[Opening Extracted records section]

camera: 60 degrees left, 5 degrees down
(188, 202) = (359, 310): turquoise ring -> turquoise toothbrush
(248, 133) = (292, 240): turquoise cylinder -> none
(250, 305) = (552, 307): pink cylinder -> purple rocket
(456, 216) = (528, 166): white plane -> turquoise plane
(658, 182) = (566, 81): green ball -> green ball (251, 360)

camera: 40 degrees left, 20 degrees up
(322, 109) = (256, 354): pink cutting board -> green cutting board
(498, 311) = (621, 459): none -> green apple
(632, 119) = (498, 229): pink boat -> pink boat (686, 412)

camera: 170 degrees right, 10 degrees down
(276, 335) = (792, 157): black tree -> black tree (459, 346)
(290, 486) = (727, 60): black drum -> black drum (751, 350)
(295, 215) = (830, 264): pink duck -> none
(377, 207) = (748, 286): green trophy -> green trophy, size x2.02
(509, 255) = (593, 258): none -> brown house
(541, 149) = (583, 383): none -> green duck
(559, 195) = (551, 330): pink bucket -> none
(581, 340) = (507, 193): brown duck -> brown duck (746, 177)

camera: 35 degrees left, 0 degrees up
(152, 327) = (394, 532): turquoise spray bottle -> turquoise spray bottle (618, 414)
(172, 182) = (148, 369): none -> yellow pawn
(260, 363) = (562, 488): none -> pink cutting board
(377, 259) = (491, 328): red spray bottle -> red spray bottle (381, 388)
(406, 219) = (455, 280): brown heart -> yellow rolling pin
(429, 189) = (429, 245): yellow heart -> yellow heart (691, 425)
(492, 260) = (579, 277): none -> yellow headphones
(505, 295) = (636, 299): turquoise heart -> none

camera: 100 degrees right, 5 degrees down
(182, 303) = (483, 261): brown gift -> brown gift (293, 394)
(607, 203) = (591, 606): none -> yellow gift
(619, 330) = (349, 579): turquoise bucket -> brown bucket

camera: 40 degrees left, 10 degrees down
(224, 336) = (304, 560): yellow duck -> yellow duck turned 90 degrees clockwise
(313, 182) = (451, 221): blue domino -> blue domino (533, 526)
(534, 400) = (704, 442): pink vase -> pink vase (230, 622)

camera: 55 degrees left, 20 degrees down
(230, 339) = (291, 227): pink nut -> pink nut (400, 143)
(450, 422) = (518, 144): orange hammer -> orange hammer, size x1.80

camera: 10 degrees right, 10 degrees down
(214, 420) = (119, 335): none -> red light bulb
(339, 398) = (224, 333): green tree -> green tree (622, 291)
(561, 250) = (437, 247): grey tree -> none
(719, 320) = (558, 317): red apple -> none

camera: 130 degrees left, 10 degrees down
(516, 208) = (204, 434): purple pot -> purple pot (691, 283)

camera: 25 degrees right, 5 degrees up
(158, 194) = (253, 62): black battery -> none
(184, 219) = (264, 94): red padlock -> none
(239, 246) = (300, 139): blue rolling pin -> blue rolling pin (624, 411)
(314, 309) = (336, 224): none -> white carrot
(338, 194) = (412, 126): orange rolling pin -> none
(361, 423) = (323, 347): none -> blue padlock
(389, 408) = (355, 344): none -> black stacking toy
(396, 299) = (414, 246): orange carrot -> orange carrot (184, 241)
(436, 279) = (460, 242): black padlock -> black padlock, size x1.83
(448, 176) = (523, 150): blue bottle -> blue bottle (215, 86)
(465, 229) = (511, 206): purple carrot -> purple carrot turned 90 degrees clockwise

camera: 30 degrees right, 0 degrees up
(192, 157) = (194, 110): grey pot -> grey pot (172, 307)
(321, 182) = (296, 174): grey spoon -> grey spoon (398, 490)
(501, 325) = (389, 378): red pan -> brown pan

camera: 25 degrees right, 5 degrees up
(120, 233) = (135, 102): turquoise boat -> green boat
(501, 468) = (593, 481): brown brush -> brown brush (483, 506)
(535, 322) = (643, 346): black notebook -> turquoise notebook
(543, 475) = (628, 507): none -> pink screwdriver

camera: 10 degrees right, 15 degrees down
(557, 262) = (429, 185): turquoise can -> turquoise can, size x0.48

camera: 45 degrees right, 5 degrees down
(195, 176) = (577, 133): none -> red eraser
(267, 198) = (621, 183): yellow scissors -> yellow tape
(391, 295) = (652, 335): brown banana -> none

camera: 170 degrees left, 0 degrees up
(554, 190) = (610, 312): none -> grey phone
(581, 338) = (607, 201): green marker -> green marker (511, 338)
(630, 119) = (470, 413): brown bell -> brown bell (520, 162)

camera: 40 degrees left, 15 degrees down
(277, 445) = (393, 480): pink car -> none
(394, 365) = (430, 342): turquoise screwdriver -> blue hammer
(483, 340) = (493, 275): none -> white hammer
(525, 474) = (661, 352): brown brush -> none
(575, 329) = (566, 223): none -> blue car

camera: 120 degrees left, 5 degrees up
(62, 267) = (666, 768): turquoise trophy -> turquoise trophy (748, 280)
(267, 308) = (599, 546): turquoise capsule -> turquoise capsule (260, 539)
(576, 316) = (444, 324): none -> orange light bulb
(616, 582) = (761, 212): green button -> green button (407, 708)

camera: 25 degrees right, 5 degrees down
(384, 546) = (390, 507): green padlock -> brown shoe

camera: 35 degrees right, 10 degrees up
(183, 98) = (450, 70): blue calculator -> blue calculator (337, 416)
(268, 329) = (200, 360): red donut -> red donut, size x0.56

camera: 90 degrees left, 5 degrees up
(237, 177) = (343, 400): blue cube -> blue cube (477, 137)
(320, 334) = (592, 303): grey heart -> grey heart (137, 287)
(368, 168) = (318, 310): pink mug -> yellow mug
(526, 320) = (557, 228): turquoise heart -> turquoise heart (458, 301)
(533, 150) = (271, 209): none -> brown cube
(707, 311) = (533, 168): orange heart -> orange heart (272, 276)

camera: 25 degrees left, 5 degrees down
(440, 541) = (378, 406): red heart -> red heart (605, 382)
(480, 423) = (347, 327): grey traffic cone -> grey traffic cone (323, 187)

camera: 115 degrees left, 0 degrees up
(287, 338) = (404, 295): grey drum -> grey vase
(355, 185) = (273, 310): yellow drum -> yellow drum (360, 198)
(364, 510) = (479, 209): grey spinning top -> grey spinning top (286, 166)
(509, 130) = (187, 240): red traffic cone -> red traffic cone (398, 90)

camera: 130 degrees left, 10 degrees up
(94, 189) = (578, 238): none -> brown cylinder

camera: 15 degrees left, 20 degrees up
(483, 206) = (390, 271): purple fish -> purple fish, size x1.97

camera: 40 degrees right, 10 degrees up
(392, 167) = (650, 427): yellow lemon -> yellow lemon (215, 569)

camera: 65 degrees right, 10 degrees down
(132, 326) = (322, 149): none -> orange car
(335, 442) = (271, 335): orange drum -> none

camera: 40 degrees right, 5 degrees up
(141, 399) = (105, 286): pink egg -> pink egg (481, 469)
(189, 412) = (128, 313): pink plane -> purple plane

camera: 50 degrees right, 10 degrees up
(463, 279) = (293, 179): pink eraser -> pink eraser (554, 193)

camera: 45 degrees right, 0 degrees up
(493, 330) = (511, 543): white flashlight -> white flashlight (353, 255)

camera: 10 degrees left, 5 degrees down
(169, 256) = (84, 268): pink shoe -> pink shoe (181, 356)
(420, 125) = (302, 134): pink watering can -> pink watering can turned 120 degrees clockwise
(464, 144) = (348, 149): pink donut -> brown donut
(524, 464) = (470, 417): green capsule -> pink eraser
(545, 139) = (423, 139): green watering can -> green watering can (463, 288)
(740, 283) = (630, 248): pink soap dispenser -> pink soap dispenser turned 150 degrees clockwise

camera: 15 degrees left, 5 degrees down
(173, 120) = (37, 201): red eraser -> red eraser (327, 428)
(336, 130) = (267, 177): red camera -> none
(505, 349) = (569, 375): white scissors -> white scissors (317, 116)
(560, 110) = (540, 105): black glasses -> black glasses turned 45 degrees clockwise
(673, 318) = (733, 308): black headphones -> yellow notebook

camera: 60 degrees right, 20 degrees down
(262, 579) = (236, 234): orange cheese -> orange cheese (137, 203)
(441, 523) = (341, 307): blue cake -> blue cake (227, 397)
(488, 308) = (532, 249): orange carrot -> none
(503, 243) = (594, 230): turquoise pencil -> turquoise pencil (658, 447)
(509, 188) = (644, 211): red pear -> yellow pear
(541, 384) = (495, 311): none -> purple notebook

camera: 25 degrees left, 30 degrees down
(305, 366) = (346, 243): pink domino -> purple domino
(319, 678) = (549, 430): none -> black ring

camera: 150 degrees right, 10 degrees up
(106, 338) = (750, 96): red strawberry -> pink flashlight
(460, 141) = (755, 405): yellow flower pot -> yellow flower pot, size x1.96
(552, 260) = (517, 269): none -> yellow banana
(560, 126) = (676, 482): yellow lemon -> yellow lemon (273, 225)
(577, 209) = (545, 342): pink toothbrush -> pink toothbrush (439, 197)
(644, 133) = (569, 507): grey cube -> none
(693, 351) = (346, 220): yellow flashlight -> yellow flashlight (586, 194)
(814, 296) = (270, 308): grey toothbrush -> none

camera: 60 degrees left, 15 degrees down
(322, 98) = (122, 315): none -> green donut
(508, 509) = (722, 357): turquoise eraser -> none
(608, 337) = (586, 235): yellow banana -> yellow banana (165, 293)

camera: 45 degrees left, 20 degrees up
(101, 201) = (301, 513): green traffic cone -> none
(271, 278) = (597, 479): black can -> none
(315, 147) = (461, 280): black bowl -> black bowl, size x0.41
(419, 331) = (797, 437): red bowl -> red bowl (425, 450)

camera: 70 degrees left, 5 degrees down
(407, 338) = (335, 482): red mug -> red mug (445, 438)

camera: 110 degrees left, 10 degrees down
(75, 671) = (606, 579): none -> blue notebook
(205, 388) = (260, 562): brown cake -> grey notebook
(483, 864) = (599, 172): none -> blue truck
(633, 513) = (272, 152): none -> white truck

[Closing Extracted records section]

Print only what lies in the material above starting at the line with "(262, 579) = (236, 234): orange" and ending at the line with "(305, 366) = (346, 243): pink", every line exactly as given.

• _Completed exercise_:
(262, 579) = (236, 234): orange cheese -> orange cheese (137, 203)
(441, 523) = (341, 307): blue cake -> blue cake (227, 397)
(488, 308) = (532, 249): orange carrot -> none
(503, 243) = (594, 230): turquoise pencil -> turquoise pencil (658, 447)
(509, 188) = (644, 211): red pear -> yellow pear
(541, 384) = (495, 311): none -> purple notebook

camera: 25 degrees left, 30 degrees down
(305, 366) = (346, 243): pink domino -> purple domino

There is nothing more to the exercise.